» **Aim of the exercise**: Return every entry in the listing word for word.
*** Opening of Data for the task ***
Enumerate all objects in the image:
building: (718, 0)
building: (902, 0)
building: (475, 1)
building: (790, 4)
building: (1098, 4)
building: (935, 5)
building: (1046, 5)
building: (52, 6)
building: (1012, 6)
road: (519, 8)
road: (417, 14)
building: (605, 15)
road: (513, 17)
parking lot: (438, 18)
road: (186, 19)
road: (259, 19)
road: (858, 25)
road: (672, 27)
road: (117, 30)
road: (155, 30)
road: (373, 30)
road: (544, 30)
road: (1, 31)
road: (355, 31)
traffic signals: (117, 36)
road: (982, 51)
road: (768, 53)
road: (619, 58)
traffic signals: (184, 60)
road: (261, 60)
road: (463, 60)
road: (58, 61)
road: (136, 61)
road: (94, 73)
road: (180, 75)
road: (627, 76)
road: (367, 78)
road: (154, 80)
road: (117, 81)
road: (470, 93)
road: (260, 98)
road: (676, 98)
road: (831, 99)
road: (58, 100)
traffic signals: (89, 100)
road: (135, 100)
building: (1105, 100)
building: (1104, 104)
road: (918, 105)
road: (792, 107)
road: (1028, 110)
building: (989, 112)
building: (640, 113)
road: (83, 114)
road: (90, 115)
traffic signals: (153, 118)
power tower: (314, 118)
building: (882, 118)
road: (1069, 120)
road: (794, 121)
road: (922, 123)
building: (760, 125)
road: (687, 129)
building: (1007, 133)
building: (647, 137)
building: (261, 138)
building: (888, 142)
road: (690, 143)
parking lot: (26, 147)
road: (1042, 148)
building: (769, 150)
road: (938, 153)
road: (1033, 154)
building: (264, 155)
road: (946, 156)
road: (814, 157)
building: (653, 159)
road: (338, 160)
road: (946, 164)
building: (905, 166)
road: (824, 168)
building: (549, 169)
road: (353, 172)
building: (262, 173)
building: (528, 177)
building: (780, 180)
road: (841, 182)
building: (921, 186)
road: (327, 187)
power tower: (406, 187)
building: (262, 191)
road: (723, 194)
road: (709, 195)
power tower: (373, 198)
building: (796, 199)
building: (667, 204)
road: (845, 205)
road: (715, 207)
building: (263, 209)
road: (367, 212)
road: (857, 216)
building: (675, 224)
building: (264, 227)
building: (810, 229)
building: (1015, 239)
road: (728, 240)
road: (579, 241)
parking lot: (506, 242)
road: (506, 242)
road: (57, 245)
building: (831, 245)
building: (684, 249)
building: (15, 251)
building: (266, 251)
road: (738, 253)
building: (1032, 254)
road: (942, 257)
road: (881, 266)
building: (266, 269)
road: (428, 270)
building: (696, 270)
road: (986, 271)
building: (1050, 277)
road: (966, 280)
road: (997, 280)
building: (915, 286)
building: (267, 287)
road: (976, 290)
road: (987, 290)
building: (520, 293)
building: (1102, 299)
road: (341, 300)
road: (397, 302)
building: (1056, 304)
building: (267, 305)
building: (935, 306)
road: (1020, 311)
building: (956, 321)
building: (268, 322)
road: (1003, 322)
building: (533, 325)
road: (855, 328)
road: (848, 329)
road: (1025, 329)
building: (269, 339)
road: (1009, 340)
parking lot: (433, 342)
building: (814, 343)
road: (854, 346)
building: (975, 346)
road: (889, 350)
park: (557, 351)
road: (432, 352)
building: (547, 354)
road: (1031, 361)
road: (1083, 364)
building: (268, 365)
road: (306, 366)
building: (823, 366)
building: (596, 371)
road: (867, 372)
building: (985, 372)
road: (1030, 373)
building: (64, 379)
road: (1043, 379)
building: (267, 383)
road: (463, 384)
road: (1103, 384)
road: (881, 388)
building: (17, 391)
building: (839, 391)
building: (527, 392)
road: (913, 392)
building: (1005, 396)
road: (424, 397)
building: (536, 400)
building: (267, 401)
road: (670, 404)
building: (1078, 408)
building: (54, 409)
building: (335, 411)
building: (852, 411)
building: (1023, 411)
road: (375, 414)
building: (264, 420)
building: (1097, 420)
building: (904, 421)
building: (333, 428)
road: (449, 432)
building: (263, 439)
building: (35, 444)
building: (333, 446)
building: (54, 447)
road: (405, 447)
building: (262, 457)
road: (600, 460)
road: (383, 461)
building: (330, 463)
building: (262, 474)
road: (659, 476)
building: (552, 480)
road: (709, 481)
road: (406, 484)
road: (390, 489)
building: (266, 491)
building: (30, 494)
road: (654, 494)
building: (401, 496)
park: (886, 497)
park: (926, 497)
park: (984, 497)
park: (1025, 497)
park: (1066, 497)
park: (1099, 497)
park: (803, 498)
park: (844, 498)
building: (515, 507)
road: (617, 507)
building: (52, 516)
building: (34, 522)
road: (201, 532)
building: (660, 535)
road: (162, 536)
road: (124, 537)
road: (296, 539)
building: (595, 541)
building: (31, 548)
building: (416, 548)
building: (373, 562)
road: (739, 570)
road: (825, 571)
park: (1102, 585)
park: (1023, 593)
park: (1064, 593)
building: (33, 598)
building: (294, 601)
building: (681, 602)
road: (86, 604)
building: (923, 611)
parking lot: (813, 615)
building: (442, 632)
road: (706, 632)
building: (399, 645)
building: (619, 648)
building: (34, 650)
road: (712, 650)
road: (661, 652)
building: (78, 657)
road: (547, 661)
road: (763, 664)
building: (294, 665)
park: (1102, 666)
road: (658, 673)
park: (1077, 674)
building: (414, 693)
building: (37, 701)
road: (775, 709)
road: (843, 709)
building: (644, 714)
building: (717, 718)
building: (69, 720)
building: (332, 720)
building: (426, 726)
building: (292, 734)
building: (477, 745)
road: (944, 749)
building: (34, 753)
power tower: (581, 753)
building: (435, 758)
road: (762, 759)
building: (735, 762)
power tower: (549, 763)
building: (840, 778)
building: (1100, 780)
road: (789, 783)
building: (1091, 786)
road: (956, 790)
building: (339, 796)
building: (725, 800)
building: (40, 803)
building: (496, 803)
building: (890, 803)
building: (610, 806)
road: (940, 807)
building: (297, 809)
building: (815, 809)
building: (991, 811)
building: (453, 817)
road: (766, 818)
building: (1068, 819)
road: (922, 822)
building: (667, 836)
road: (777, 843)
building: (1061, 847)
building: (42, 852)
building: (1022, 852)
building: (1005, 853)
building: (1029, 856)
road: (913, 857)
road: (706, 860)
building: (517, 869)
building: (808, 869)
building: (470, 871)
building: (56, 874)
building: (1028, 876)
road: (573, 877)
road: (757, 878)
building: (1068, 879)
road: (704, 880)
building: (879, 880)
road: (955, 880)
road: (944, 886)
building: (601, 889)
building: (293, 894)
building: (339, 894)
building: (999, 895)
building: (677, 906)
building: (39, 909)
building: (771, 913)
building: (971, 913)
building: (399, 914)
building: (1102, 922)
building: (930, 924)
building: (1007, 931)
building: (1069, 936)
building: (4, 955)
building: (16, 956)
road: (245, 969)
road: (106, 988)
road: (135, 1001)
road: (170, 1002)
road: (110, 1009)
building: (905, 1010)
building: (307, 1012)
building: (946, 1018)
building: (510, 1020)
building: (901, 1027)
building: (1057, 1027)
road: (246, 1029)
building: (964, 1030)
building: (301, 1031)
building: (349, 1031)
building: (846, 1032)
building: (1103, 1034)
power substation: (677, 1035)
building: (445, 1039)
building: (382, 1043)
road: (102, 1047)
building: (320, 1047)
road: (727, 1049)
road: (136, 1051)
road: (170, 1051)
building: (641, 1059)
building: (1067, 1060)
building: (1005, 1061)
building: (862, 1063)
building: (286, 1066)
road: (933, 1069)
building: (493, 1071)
*** Close of Data for the task ***
» **Completed task**:
Enumerate all objects in the image:
building: (718, 0)
building: (902, 0)
building: (475, 1)
building: (790, 4)
building: (1098, 4)
building: (935, 5)
building: (1046, 5)
building: (52, 6)
building: (1012, 6)
road: (519, 8)
road: (417, 14)
building: (605, 15)
road: (513, 17)
parking lot: (438, 18)
road: (186, 19)
road: (259, 19)
road: (858, 25)
road: (672, 27)
road: (117, 30)
road: (155, 30)
road: (373, 30)
road: (544, 30)
road: (1, 31)
road: (355, 31)
traffic signals: (117, 36)
road: (982, 51)
road: (768, 53)
road: (619, 58)
traffic signals: (184, 60)
road: (261, 60)
road: (463, 60)
road: (58, 61)
road: (136, 61)
road: (94, 73)
road: (180, 75)
road: (627, 76)
road: (367, 78)
road: (154, 80)
road: (117, 81)
road: (470, 93)
road: (260, 98)
road: (676, 98)
road: (831, 99)
road: (58, 100)
traffic signals: (89, 100)
road: (135, 100)
building: (1105, 100)
building: (1104, 104)
road: (918, 105)
road: (792, 107)
road: (1028, 110)
building: (989, 112)
building: (640, 113)
road: (83, 114)
road: (90, 115)
traffic signals: (153, 118)
power tower: (314, 118)
building: (882, 118)
road: (1069, 120)
road: (794, 121)
road: (922, 123)
building: (760, 125)
road: (687, 129)
building: (1007, 133)
building: (647, 137)
building: (261, 138)
building: (888, 142)
road: (690, 143)
parking lot: (26, 147)
road: (1042, 148)
building: (769, 150)
road: (938, 153)
road: (1033, 154)
building: (264, 155)
road: (946, 156)
road: (814, 157)
building: (653, 159)
road: (338, 160)
road: (946, 164)
building: (905, 166)
road: (824, 168)
building: (549, 169)
road: (353, 172)
building: (262, 173)
building: (528, 177)
building: (780, 180)
road: (841, 182)
building: (921, 186)
road: (327, 187)
power tower: (406, 187)
building: (262, 191)
road: (723, 194)
road: (709, 195)
power tower: (373, 198)
building: (796, 199)
building: (667, 204)
road: (845, 205)
road: (715, 207)
building: (263, 209)
road: (367, 212)
road: (857, 216)
building: (675, 224)
building: (264, 227)
building: (810, 229)
building: (1015, 239)
road: (728, 240)
road: (579, 241)
parking lot: (506, 242)
road: (506, 242)
road: (57, 245)
building: (831, 245)
building: (684, 249)
building: (15, 251)
building: (266, 251)
road: (738, 253)
building: (1032, 254)
road: (942, 257)
road: (881, 266)
building: (266, 269)
road: (428, 270)
building: (696, 270)
road: (986, 271)
building: (1050, 277)
road: (966, 280)
road: (997, 280)
building: (915, 286)
building: (267, 287)
road: (976, 290)
road: (987, 290)
building: (520, 293)
building: (1102, 299)
road: (341, 300)
road: (397, 302)
building: (1056, 304)
building: (267, 305)
building: (935, 306)
road: (1020, 311)
building: (956, 321)
building: (268, 322)
road: (1003, 322)
building: (533, 325)
road: (855, 328)
road: (848, 329)
road: (1025, 329)
building: (269, 339)
road: (1009, 340)
parking lot: (433, 342)
building: (814, 343)
road: (854, 346)
building: (975, 346)
road: (889, 350)
park: (557, 351)
road: (432, 352)
building: (547, 354)
road: (1031, 361)
road: (1083, 364)
building: (268, 365)
road: (306, 366)
building: (823, 366)
building: (596, 371)
road: (867, 372)
building: (985, 372)
road: (1030, 373)
building: (64, 379)
road: (1043, 379)
building: (267, 383)
road: (463, 384)
road: (1103, 384)
road: (881, 388)
building: (17, 391)
building: (839, 391)
building: (527, 392)
road: (913, 392)
building: (1005, 396)
road: (424, 397)
building: (536, 400)
building: (267, 401)
road: (670, 404)
building: (1078, 408)
building: (54, 409)
building: (335, 411)
building: (852, 411)
building: (1023, 411)
road: (375, 414)
building: (264, 420)
building: (1097, 420)
building: (904, 421)
building: (333, 428)
road: (449, 432)
building: (263, 439)
building: (35, 444)
building: (333, 446)
building: (54, 447)
road: (405, 447)
building: (262, 457)
road: (600, 460)
road: (383, 461)
building: (330, 463)
building: (262, 474)
road: (659, 476)
building: (552, 480)
road: (709, 481)
road: (406, 484)
road: (390, 489)
building: (266, 491)
building: (30, 494)
road: (654, 494)
building: (401, 496)
park: (886, 497)
park: (926, 497)
park: (984, 497)
park: (1025, 497)
park: (1066, 497)
park: (1099, 497)
park: (803, 498)
park: (844, 498)
building: (515, 507)
road: (617, 507)
building: (52, 516)
building: (34, 522)
road: (201, 532)
building: (660, 535)
road: (162, 536)
road: (124, 537)
road: (296, 539)
building: (595, 541)
building: (31, 548)
building: (416, 548)
building: (373, 562)
road: (739, 570)
road: (825, 571)
park: (1102, 585)
park: (1023, 593)
park: (1064, 593)
building: (33, 598)
building: (294, 601)
building: (681, 602)
road: (86, 604)
building: (923, 611)
parking lot: (813, 615)
building: (442, 632)
road: (706, 632)
building: (399, 645)
building: (619, 648)
building: (34, 650)
road: (712, 650)
road: (661, 652)
building: (78, 657)
road: (547, 661)
road: (763, 664)
building: (294, 665)
park: (1102, 666)
road: (658, 673)
park: (1077, 674)
building: (414, 693)
building: (37, 701)
road: (775, 709)
road: (843, 709)
building: (644, 714)
building: (717, 718)
building: (69, 720)
building: (332, 720)
building: (426, 726)
building: (292, 734)
building: (477, 745)
road: (944, 749)
building: (34, 753)
power tower: (581, 753)
building: (435, 758)
road: (762, 759)
building: (735, 762)
power tower: (549, 763)
building: (840, 778)
building: (1100, 780)
road: (789, 783)
building: (1091, 786)
road: (956, 790)
building: (339, 796)
building: (725, 800)
building: (40, 803)
building: (496, 803)
building: (890, 803)
building: (610, 806)
road: (940, 807)
building: (297, 809)
building: (815, 809)
building: (991, 811)
building: (453, 817)
road: (766, 818)
building: (1068, 819)
road: (922, 822)
building: (667, 836)
road: (777, 843)
building: (1061, 847)
building: (42, 852)
building: (1022, 852)
building: (1005, 853)
building: (1029, 856)
road: (913, 857)
road: (706, 860)
building: (517, 869)
building: (808, 869)
building: (470, 871)
building: (56, 874)
building: (1028, 876)
road: (573, 877)
road: (757, 878)
building: (1068, 879)
road: (704, 880)
building: (879, 880)
road: (955, 880)
road: (944, 886)
building: (601, 889)
building: (293, 894)
building: (339, 894)
building: (999, 895)
building: (677, 906)
building: (39, 909)
building: (771, 913)
building: (971, 913)
building: (399, 914)
building: (1102, 922)
building: (930, 924)
building: (1007, 931)
building: (1069, 936)
building: (4, 955)
building: (16, 956)
road: (245, 969)
road: (106, 988)
road: (135, 1001)
road: (170, 1002)
road: (110, 1009)
building: (905, 1010)
building: (307, 1012)
building: (946, 1018)
building: (510, 1020)
building: (901, 1027)
building: (1057, 1027)
road: (246, 1029)
building: (964, 1030)
building: (301, 1031)
building: (349, 1031)
building: (846, 1032)
building: (1103, 1034)
power substation: (677, 1035)
building: (445, 1039)
building: (382, 1043)
road: (102, 1047)
building: (320, 1047)
road: (727, 1049)
road: (136, 1051)
road: (170, 1051)
building: (641, 1059)
building: (1067, 1060)
building: (1005, 1061)
building: (862, 1063)
building: (286, 1066)
road: (933, 1069)
building: (493, 1071)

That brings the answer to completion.